About this task: Which lines below contain the word "yellow"? Copy each one.

Scene edit records
......

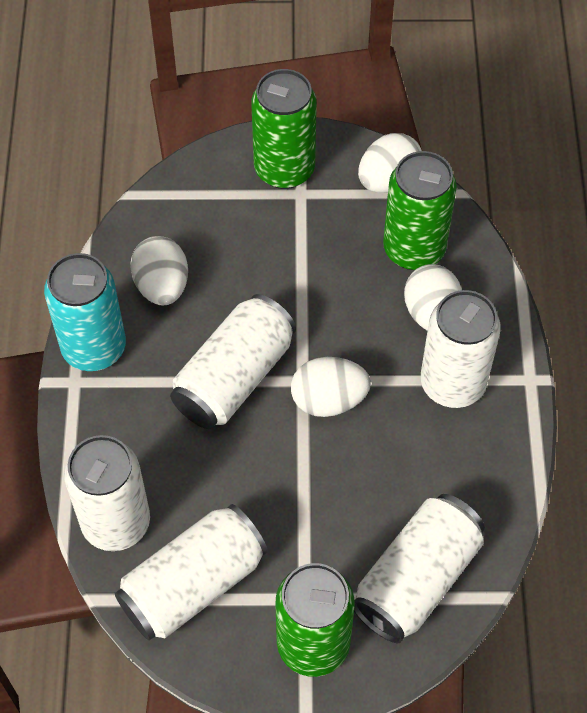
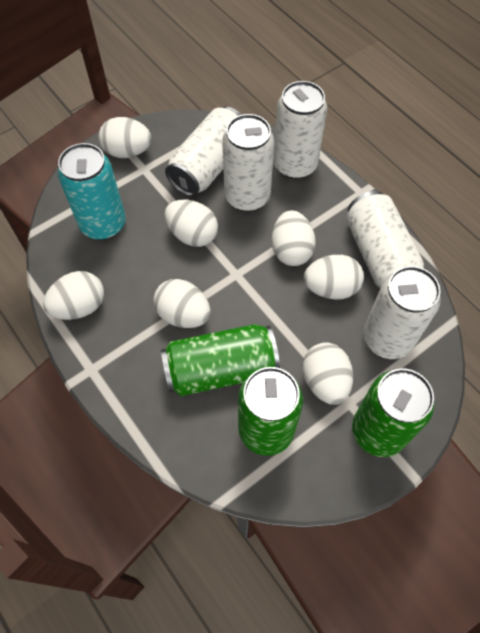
white egg: 4 -> 7

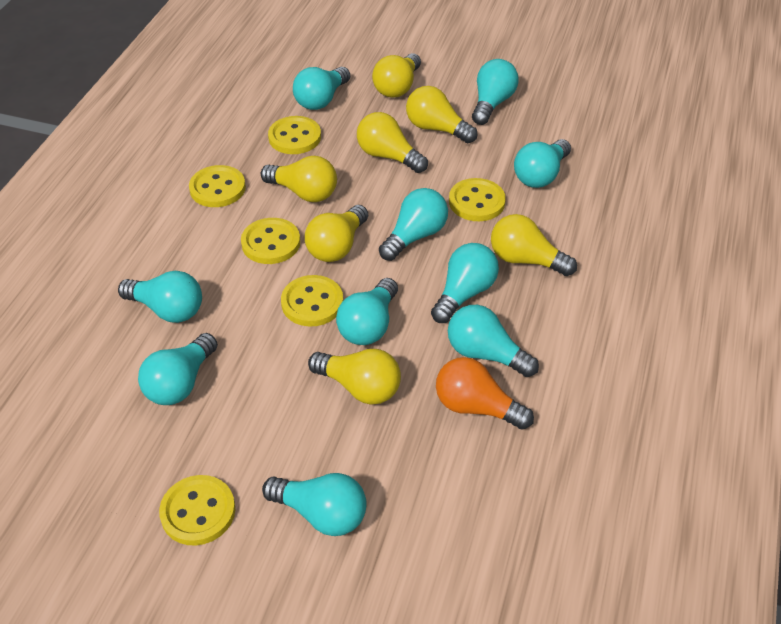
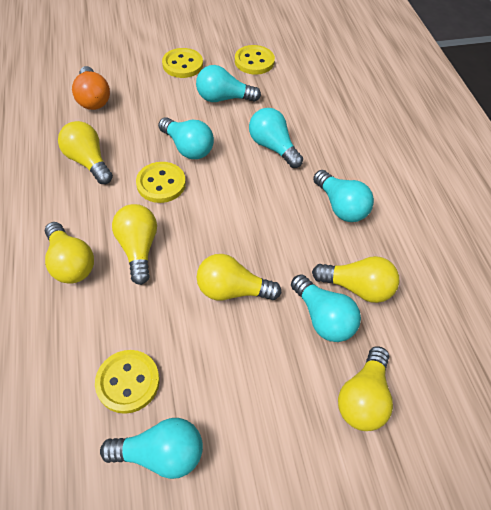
turquoise light bulb: 10 -> 6
yellow button: 6 -> 4
yellow light bulb: 7 -> 6

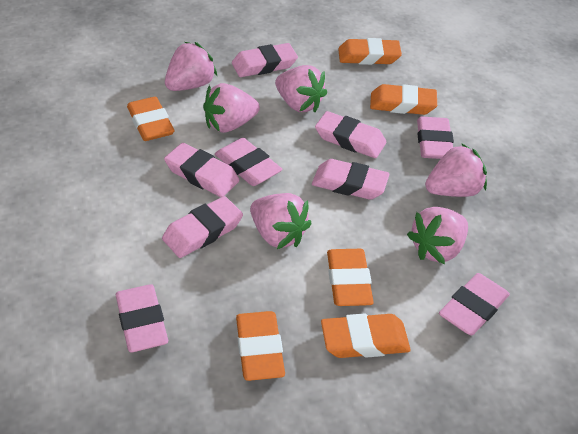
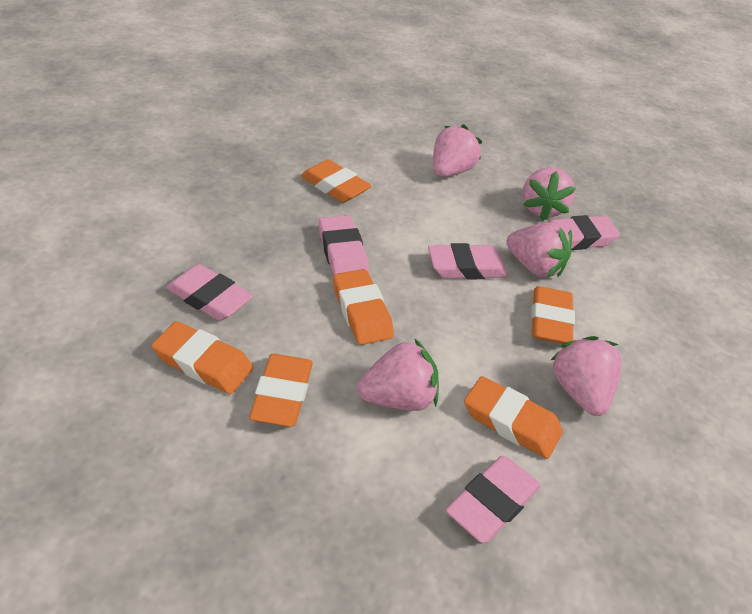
pink eraser: 9 -> 5
pink strawberry: 6 -> 5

......

Response to the exercise:
yellow button: 6 -> 4
yellow light bulb: 7 -> 6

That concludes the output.